■ **What is expected**
Going down the data below, set down exactly the line with "C103: 3.3uF (COM, VDD) -> none" and each line after it through the line with "SW5: switch (AC1, AC2) -> none"; no other lines.

Supplied information START

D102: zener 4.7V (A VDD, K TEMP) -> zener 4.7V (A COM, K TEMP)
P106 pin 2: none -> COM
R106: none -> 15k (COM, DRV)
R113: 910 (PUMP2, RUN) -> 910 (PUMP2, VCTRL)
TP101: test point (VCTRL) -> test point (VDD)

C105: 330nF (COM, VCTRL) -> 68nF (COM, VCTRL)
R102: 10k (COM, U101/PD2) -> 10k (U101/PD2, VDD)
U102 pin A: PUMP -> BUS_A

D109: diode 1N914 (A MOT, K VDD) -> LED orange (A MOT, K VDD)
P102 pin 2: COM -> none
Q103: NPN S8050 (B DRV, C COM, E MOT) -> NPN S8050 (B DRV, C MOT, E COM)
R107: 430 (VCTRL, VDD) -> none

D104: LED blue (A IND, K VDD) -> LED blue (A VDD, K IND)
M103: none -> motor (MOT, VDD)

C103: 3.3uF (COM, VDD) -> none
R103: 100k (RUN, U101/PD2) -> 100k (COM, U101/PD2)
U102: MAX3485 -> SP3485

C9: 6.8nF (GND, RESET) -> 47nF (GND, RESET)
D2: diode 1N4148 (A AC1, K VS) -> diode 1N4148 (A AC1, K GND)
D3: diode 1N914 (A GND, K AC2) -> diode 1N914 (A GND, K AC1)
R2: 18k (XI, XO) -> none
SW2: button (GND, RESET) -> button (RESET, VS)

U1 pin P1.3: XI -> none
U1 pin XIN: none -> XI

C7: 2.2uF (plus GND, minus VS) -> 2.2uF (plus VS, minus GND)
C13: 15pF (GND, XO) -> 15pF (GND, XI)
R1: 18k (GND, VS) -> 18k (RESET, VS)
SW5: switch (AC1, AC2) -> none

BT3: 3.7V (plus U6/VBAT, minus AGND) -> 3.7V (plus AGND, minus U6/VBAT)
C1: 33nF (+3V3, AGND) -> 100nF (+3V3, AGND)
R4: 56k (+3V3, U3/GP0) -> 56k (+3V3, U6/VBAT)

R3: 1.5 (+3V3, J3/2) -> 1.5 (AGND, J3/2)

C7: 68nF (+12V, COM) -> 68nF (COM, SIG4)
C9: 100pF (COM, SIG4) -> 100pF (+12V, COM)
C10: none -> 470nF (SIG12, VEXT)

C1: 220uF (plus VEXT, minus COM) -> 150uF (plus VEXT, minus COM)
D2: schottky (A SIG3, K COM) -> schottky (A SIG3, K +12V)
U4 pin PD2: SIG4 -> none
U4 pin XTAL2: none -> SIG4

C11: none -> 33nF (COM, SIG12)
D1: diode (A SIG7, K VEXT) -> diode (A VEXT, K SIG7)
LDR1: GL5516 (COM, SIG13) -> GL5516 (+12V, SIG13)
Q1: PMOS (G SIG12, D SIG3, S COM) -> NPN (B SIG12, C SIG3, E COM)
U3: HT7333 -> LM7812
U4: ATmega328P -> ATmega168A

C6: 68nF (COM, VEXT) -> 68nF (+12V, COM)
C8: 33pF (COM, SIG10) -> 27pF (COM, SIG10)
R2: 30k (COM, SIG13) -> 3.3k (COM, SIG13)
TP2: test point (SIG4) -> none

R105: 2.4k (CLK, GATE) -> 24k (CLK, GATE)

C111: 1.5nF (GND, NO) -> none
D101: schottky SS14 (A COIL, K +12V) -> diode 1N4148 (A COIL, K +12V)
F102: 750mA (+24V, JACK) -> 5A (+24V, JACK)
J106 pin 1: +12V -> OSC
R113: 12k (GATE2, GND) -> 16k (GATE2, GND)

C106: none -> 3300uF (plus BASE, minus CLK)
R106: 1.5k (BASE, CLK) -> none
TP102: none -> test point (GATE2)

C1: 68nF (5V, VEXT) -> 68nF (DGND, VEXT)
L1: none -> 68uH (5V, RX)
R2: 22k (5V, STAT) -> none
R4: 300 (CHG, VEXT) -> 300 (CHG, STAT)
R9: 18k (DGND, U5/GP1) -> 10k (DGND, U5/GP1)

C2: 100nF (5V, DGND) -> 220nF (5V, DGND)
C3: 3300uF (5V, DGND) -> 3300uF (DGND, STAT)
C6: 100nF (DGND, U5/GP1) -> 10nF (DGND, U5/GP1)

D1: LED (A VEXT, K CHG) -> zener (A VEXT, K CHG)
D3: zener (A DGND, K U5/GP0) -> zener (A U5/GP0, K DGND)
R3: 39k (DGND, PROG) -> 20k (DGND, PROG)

Supplied information END

■ **Reply to the exercise**
C103: 3.3uF (COM, VDD) -> none
R103: 100k (RUN, U101/PD2) -> 100k (COM, U101/PD2)
U102: MAX3485 -> SP3485

C9: 6.8nF (GND, RESET) -> 47nF (GND, RESET)
D2: diode 1N4148 (A AC1, K VS) -> diode 1N4148 (A AC1, K GND)
D3: diode 1N914 (A GND, K AC2) -> diode 1N914 (A GND, K AC1)
R2: 18k (XI, XO) -> none
SW2: button (GND, RESET) -> button (RESET, VS)

U1 pin P1.3: XI -> none
U1 pin XIN: none -> XI

C7: 2.2uF (plus GND, minus VS) -> 2.2uF (plus VS, minus GND)
C13: 15pF (GND, XO) -> 15pF (GND, XI)
R1: 18k (GND, VS) -> 18k (RESET, VS)
SW5: switch (AC1, AC2) -> none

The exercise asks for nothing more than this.